*Required work:* In full and word for word, restate the lines of the listing.

[Start of Attachment]

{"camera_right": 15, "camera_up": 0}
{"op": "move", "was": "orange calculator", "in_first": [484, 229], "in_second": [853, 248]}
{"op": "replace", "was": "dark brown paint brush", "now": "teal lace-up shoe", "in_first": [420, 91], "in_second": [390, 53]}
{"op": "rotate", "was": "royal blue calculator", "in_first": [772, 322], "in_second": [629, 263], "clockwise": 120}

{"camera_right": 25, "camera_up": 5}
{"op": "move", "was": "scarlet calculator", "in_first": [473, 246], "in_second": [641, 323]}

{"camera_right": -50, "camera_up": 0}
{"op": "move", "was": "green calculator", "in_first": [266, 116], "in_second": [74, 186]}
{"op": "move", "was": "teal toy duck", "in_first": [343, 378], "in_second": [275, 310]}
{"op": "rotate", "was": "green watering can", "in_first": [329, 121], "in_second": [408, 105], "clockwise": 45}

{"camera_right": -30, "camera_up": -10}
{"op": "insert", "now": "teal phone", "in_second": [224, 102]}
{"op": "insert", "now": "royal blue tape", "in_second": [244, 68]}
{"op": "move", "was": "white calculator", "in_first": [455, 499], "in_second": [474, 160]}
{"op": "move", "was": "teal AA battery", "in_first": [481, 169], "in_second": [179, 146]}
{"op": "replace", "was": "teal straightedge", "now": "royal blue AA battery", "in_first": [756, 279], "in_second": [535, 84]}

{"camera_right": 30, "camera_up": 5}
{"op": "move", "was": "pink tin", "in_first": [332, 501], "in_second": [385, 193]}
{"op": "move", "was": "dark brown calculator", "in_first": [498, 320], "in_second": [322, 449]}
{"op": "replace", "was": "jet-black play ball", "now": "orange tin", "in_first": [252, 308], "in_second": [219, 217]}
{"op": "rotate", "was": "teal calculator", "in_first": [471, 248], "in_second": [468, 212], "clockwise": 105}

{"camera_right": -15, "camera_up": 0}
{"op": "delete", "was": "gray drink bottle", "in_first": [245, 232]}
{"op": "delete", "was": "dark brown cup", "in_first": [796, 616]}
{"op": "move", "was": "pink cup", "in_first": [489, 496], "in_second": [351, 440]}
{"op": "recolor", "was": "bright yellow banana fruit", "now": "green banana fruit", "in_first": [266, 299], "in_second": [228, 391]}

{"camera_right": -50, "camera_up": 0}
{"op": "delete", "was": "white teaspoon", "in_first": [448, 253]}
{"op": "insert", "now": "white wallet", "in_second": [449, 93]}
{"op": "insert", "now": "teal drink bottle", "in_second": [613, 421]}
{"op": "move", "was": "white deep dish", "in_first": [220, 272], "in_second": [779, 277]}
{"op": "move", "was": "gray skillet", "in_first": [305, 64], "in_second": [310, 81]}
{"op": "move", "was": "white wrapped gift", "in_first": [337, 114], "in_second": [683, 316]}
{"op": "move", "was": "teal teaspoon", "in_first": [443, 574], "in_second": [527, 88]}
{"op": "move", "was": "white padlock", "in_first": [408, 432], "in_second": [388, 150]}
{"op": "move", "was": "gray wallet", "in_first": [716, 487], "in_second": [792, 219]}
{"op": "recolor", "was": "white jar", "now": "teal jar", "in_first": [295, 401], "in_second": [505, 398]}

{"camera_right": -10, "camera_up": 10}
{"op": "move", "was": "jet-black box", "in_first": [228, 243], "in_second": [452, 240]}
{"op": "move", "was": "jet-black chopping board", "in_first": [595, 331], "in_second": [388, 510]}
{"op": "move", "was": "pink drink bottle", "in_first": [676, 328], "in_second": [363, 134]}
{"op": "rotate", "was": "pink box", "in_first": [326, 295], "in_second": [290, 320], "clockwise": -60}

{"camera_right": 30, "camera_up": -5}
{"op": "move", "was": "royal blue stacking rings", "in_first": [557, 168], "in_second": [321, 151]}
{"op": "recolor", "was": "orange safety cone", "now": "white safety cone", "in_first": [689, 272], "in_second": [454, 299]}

[End of Attachment]

*Result of this task:*
{"camera_right": 15, "camera_up": 0}
{"op": "move", "was": "orange calculator", "in_first": [484, 229], "in_second": [853, 248]}
{"op": "replace", "was": "dark brown paint brush", "now": "teal lace-up shoe", "in_first": [420, 91], "in_second": [390, 53]}
{"op": "rotate", "was": "royal blue calculator", "in_first": [772, 322], "in_second": [629, 263], "clockwise": 120}

{"camera_right": 25, "camera_up": 5}
{"op": "move", "was": "scarlet calculator", "in_first": [473, 246], "in_second": [641, 323]}

{"camera_right": -50, "camera_up": 0}
{"op": "move", "was": "green calculator", "in_first": [266, 116], "in_second": [74, 186]}
{"op": "move", "was": "teal toy duck", "in_first": [343, 378], "in_second": [275, 310]}
{"op": "rotate", "was": "green watering can", "in_first": [329, 121], "in_second": [408, 105], "clockwise": 45}

{"camera_right": -30, "camera_up": -10}
{"op": "insert", "now": "teal phone", "in_second": [224, 102]}
{"op": "insert", "now": "royal blue tape", "in_second": [244, 68]}
{"op": "move", "was": "white calculator", "in_first": [455, 499], "in_second": [474, 160]}
{"op": "move", "was": "teal AA battery", "in_first": [481, 169], "in_second": [179, 146]}
{"op": "replace", "was": "teal straightedge", "now": "royal blue AA battery", "in_first": [756, 279], "in_second": [535, 84]}

{"camera_right": 30, "camera_up": 5}
{"op": "move", "was": "pink tin", "in_first": [332, 501], "in_second": [385, 193]}
{"op": "move", "was": "dark brown calculator", "in_first": [498, 320], "in_second": [322, 449]}
{"op": "replace", "was": "jet-black play ball", "now": "orange tin", "in_first": [252, 308], "in_second": [219, 217]}
{"op": "rotate", "was": "teal calculator", "in_first": [471, 248], "in_second": [468, 212], "clockwise": 105}

{"camera_right": -15, "camera_up": 0}
{"op": "delete", "was": "gray drink bottle", "in_first": [245, 232]}
{"op": "delete", "was": "dark brown cup", "in_first": [796, 616]}
{"op": "move", "was": "pink cup", "in_first": [489, 496], "in_second": [351, 440]}
{"op": "recolor", "was": "bright yellow banana fruit", "now": "green banana fruit", "in_first": [266, 299], "in_second": [228, 391]}

{"camera_right": -50, "camera_up": 0}
{"op": "delete", "was": "white teaspoon", "in_first": [448, 253]}
{"op": "insert", "now": "white wallet", "in_second": [449, 93]}
{"op": "insert", "now": "teal drink bottle", "in_second": [613, 421]}
{"op": "move", "was": "white deep dish", "in_first": [220, 272], "in_second": [779, 277]}
{"op": "move", "was": "gray skillet", "in_first": [305, 64], "in_second": [310, 81]}
{"op": "move", "was": "white wrapped gift", "in_first": [337, 114], "in_second": [683, 316]}
{"op": "move", "was": "teal teaspoon", "in_first": [443, 574], "in_second": [527, 88]}
{"op": "move", "was": "white padlock", "in_first": [408, 432], "in_second": [388, 150]}
{"op": "move", "was": "gray wallet", "in_first": [716, 487], "in_second": [792, 219]}
{"op": "recolor", "was": "white jar", "now": "teal jar", "in_first": [295, 401], "in_second": [505, 398]}

{"camera_right": -10, "camera_up": 10}
{"op": "move", "was": "jet-black box", "in_first": [228, 243], "in_second": [452, 240]}
{"op": "move", "was": "jet-black chopping board", "in_first": [595, 331], "in_second": [388, 510]}
{"op": "move", "was": "pink drink bottle", "in_first": [676, 328], "in_second": [363, 134]}
{"op": "rotate", "was": "pink box", "in_first": [326, 295], "in_second": [290, 320], "clockwise": -60}

{"camera_right": 30, "camera_up": -5}
{"op": "move", "was": "royal blue stacking rings", "in_first": [557, 168], "in_second": [321, 151]}
{"op": "recolor", "was": "orange safety cone", "now": "white safety cone", "in_first": [689, 272], "in_second": [454, 299]}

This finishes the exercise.